*** Block opens ***
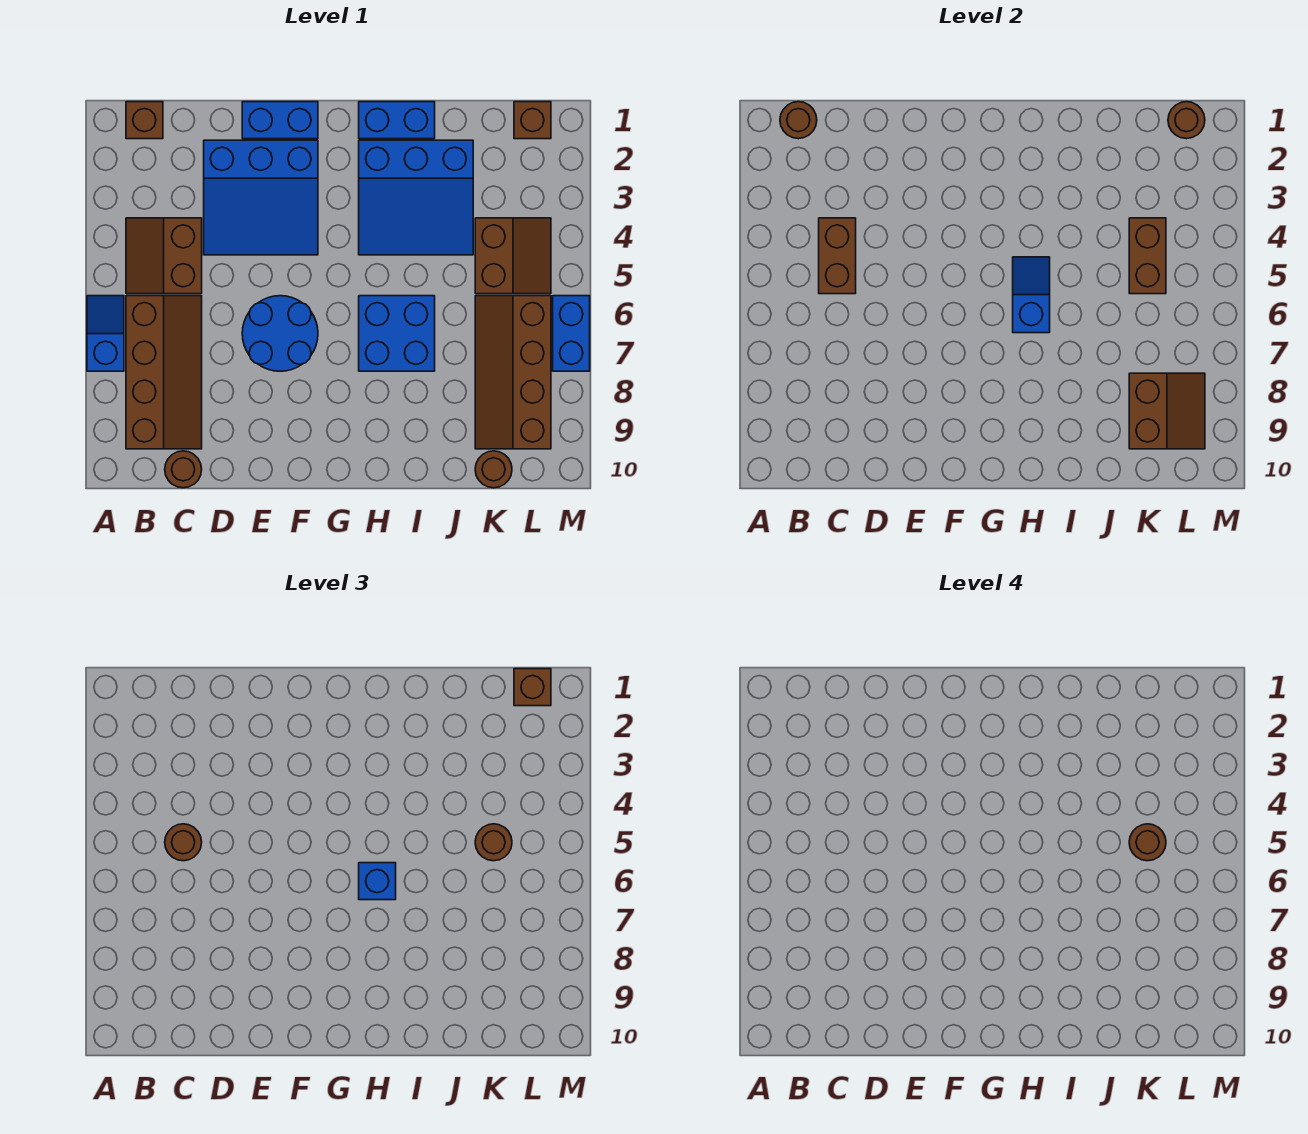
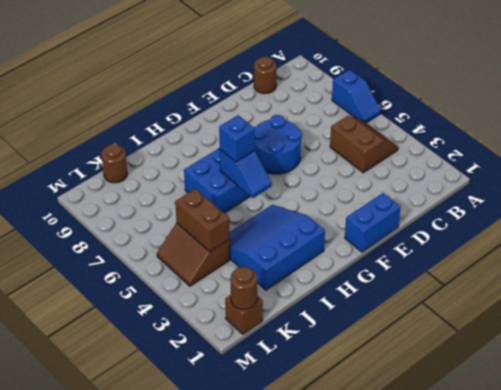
none -> brown brick B1 level 1
none -> brown slope B6:C9 level 1 top B
none -> blue slope D2:F4 level 1 top 2

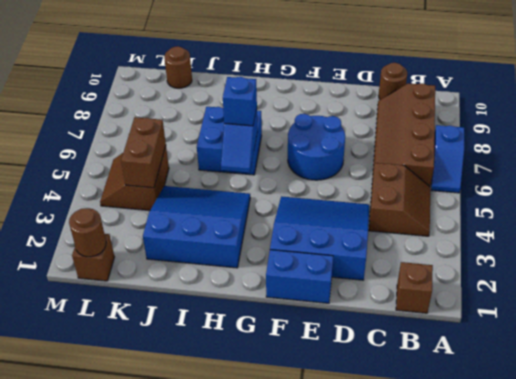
none -> blue brick H1:I1 level 1
none -> brown slope K6:L9 level 1 top L
none -> blue brick M6:M7 level 1

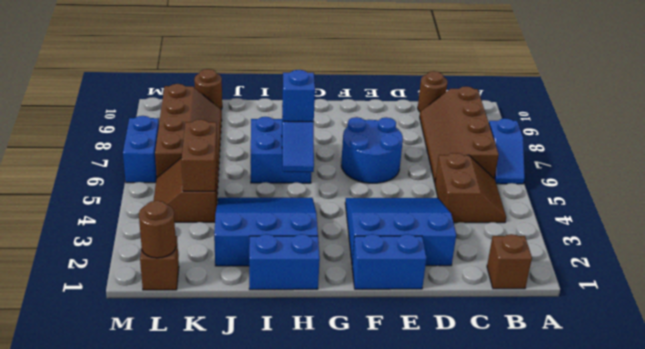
none -> brown round brick B1 level 2
none -> brown brick C4:C5 level 2
none -> brown slope K8:L9 level 2 top K

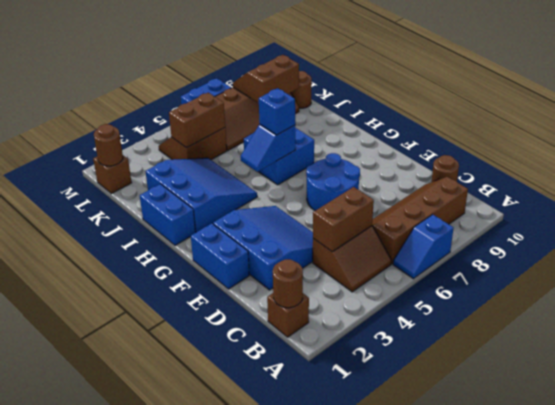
none -> brown round brick C5 level 3
none -> brown round brick K5 level 3
none -> brown brick L1 level 3

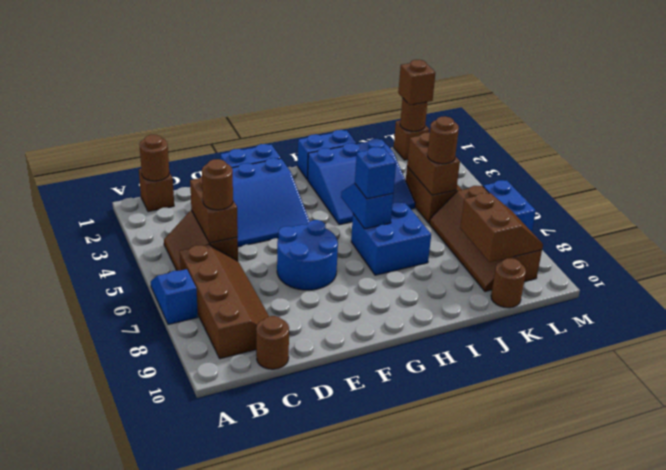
none -> brown round brick K5 level 4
*** Block closes ***
Please write out all the entries above again exactly as they appear, skipping any images.

none -> brown brick B1 level 1
none -> brown slope B6:C9 level 1 top B
none -> blue slope D2:F4 level 1 top 2

none -> blue brick H1:I1 level 1
none -> brown slope K6:L9 level 1 top L
none -> blue brick M6:M7 level 1

none -> brown round brick B1 level 2
none -> brown brick C4:C5 level 2
none -> brown slope K8:L9 level 2 top K

none -> brown round brick C5 level 3
none -> brown round brick K5 level 3
none -> brown brick L1 level 3

none -> brown round brick K5 level 4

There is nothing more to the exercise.